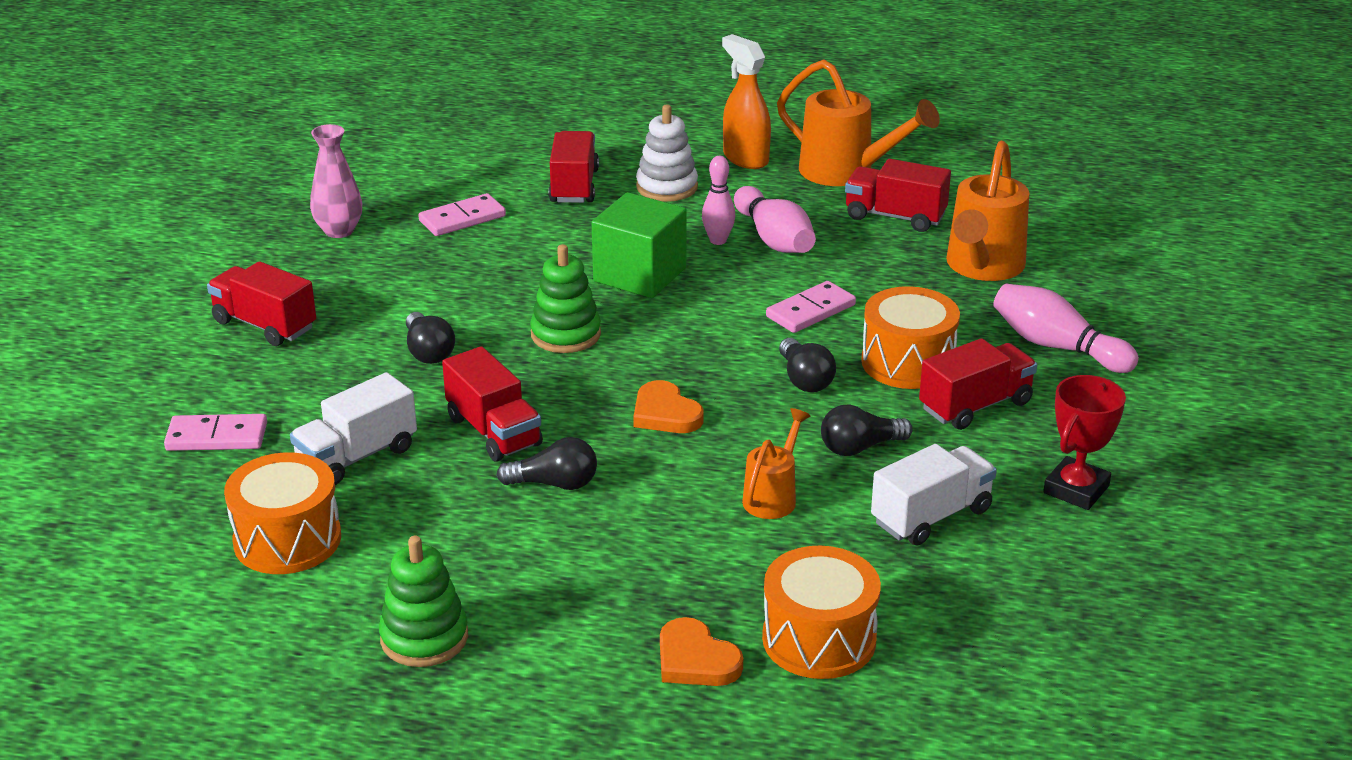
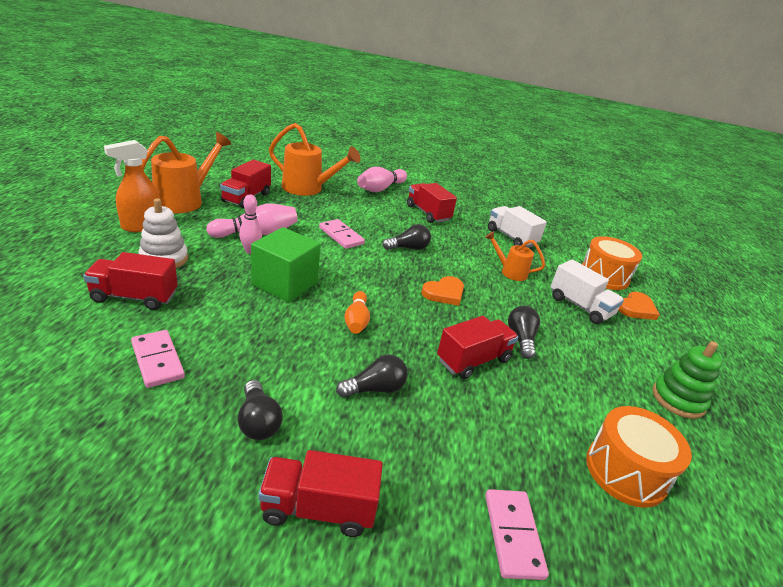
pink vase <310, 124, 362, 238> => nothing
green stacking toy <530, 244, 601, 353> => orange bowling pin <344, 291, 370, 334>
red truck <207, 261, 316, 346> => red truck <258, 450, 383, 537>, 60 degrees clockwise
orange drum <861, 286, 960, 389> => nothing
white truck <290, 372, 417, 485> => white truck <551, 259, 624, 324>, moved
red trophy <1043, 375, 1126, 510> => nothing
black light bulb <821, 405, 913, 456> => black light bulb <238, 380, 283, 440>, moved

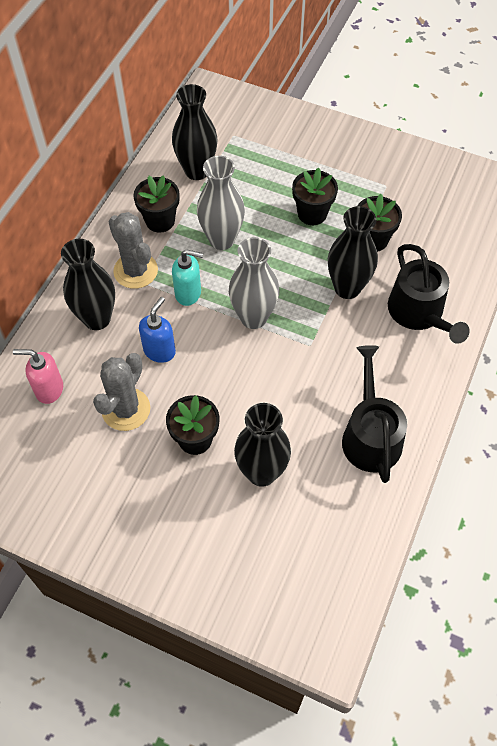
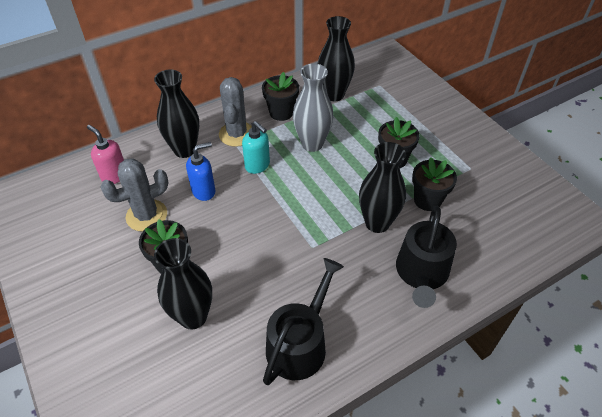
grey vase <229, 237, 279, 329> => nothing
———
Everything from the line containing "white truck <290, 372, 417, 485>" through the line containing "black light bulb <821, 405, 913, 456>" in the material above should be retyped exactly, both ends included, and nothing more.

white truck <290, 372, 417, 485> => white truck <551, 259, 624, 324>, moved
red trophy <1043, 375, 1126, 510> => nothing
black light bulb <821, 405, 913, 456> => black light bulb <238, 380, 283, 440>, moved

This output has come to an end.